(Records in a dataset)
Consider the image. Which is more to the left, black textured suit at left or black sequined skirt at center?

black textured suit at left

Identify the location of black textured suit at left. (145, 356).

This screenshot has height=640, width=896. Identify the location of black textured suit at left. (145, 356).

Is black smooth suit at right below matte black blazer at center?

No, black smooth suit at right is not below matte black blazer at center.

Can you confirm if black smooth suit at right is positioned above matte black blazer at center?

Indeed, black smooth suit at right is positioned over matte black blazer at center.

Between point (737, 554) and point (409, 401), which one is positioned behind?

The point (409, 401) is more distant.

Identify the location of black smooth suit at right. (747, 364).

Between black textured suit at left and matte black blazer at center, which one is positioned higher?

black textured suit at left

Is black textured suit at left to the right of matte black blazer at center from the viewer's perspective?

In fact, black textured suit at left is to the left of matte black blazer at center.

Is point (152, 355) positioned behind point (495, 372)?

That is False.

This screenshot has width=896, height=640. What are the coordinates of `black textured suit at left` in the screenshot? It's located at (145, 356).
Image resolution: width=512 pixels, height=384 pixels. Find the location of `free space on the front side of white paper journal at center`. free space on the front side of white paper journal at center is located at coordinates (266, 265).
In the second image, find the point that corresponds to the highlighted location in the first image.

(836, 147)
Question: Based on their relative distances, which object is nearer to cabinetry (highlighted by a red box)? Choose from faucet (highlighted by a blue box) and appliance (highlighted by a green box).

What is being asked =
Gather every line of the listing above that contains the word "located". Case counts.

Full response =
This screenshot has width=896, height=640. What are the coordinates of `black textured suit at left` in the screenshot? It's located at (145, 356).
Image resolution: width=512 pixels, height=384 pixels. Find the location of `free space on the front side of white paper journal at center`. free space on the front side of white paper journal at center is located at coordinates (266, 265).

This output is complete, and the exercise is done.